**YOUR ASSIGNMENT**: Give an exact copy of the data that follows, but none of its pictures.
[[ INPUT MATERIAL, beginning ]]
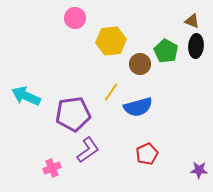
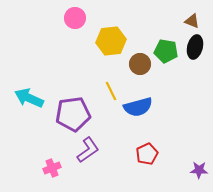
black ellipse: moved 1 px left, 1 px down; rotated 10 degrees clockwise
green pentagon: rotated 20 degrees counterclockwise
yellow line: moved 1 px up; rotated 60 degrees counterclockwise
cyan arrow: moved 3 px right, 2 px down
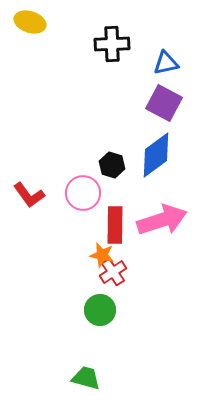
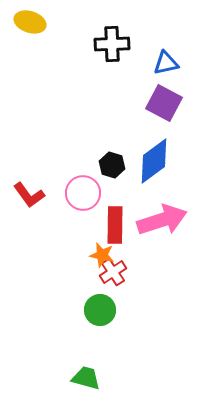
blue diamond: moved 2 px left, 6 px down
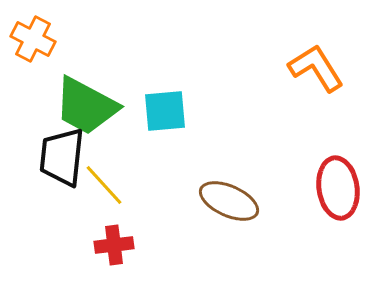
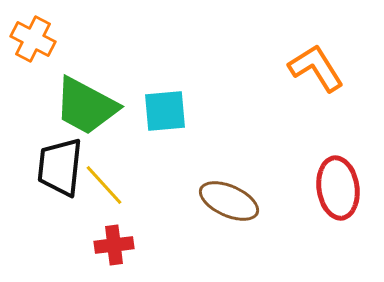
black trapezoid: moved 2 px left, 10 px down
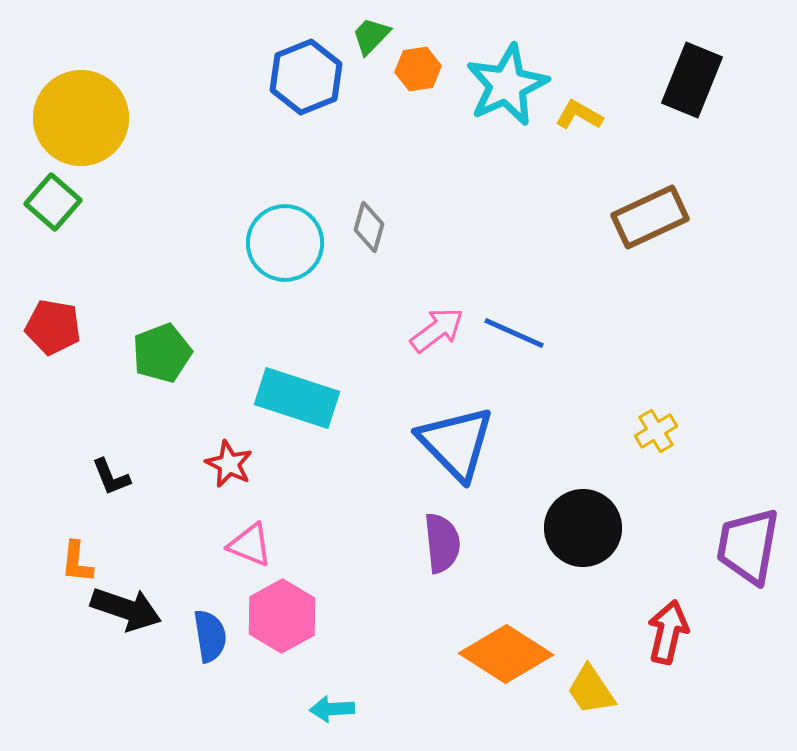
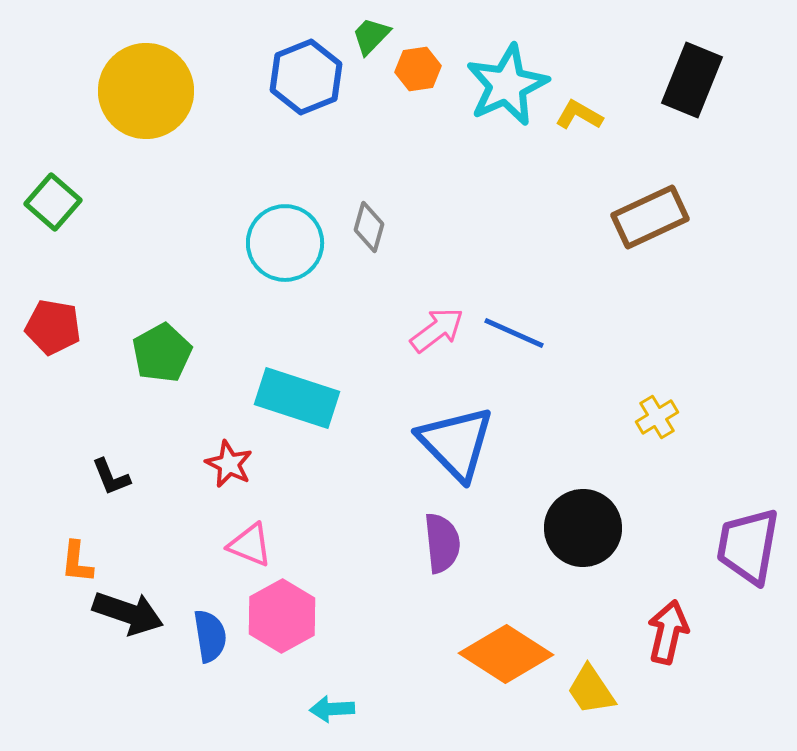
yellow circle: moved 65 px right, 27 px up
green pentagon: rotated 8 degrees counterclockwise
yellow cross: moved 1 px right, 14 px up
black arrow: moved 2 px right, 4 px down
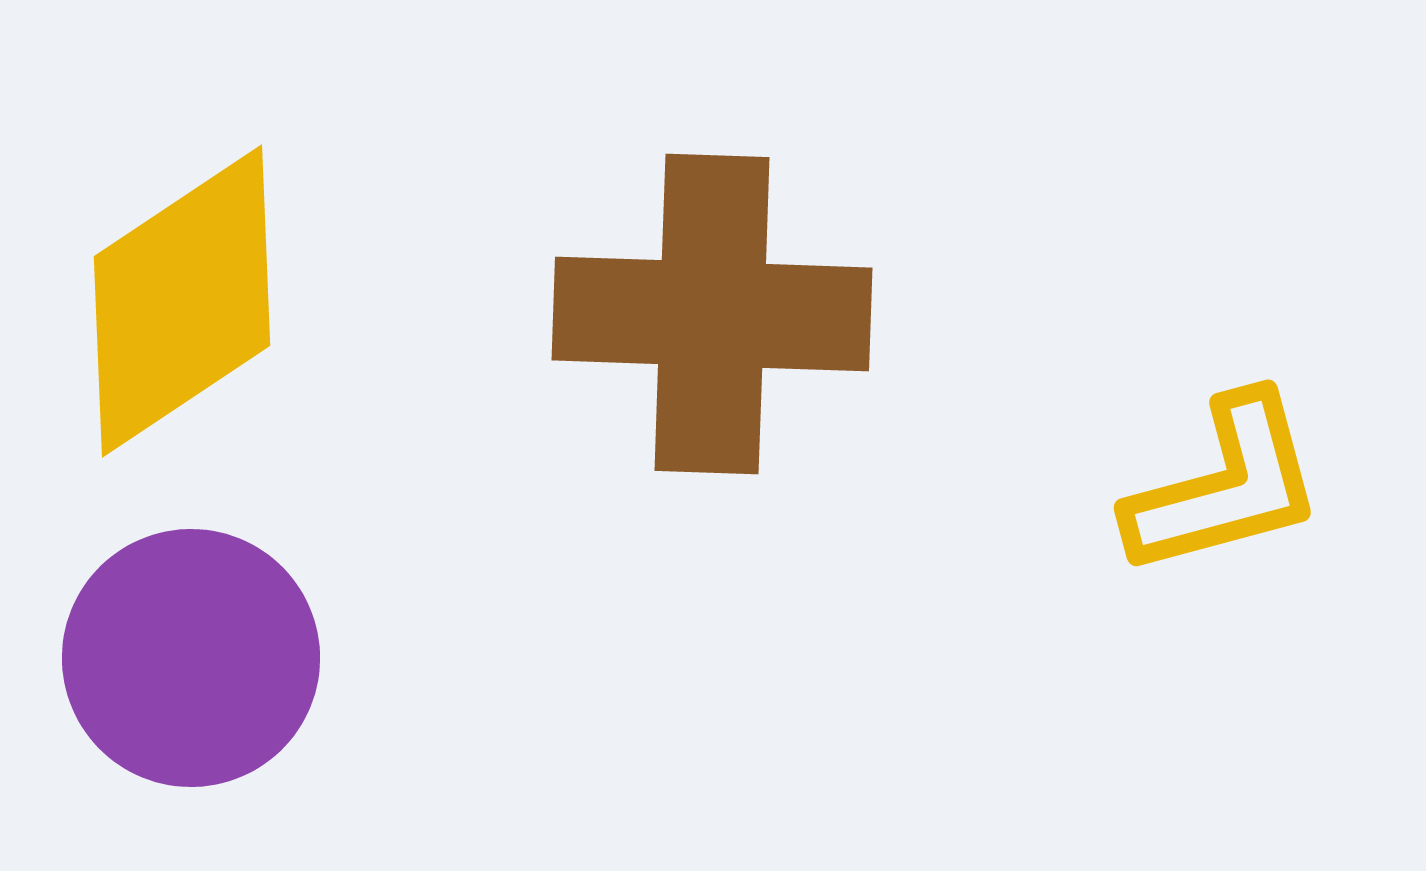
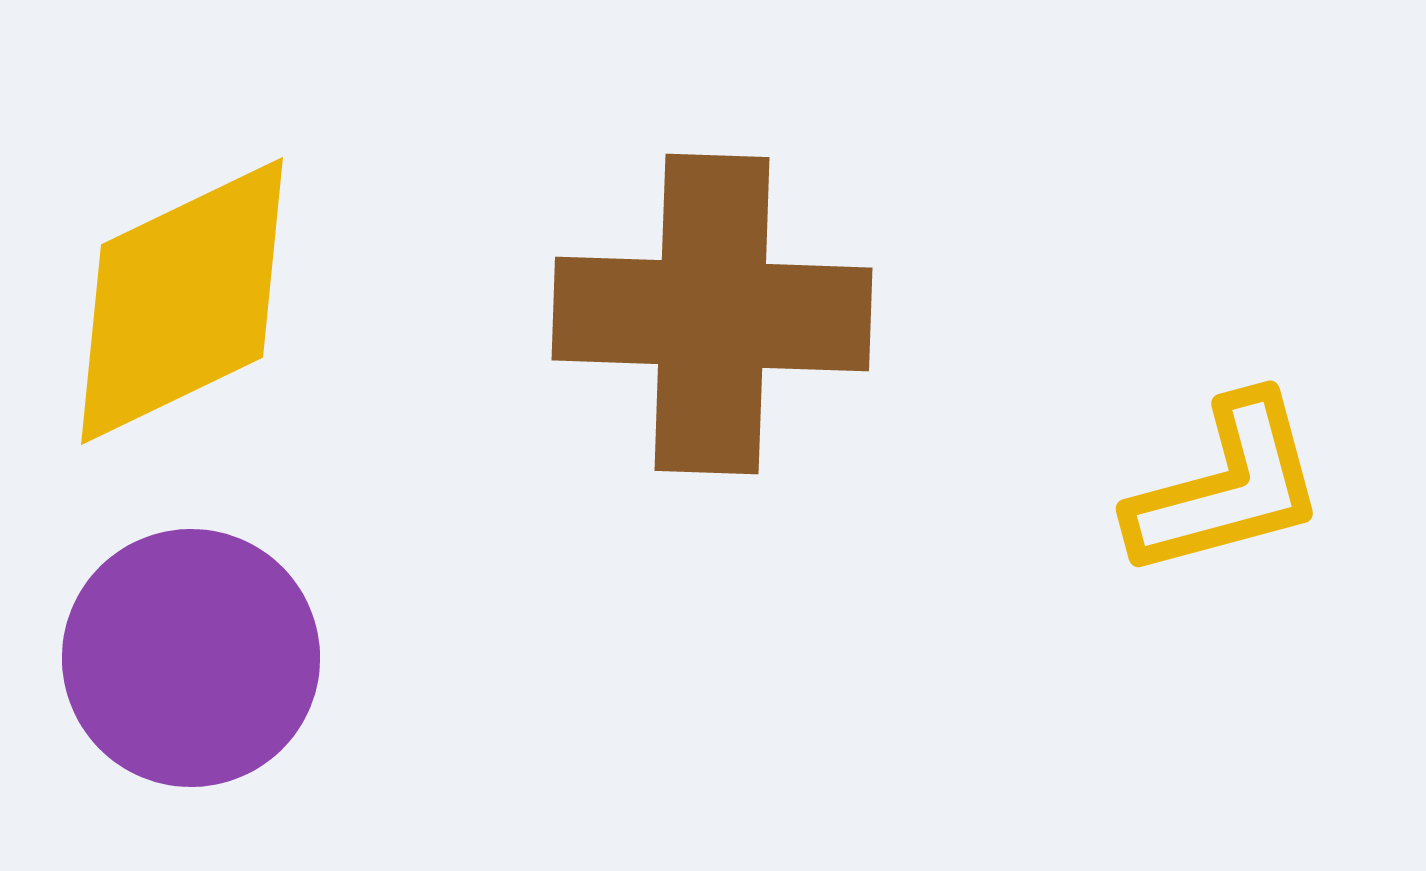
[[ INPUT MATERIAL, end ]]
**SOLUTION**:
black ellipse: moved 1 px left, 1 px down; rotated 10 degrees clockwise
green pentagon: rotated 20 degrees counterclockwise
yellow line: moved 1 px up; rotated 60 degrees counterclockwise
cyan arrow: moved 3 px right, 2 px down
blue diamond: moved 2 px left, 6 px down
black trapezoid: moved 2 px left, 10 px down
yellow circle: moved 65 px right, 27 px up
green pentagon: rotated 8 degrees counterclockwise
yellow cross: moved 1 px right, 14 px up
black arrow: moved 2 px right, 4 px down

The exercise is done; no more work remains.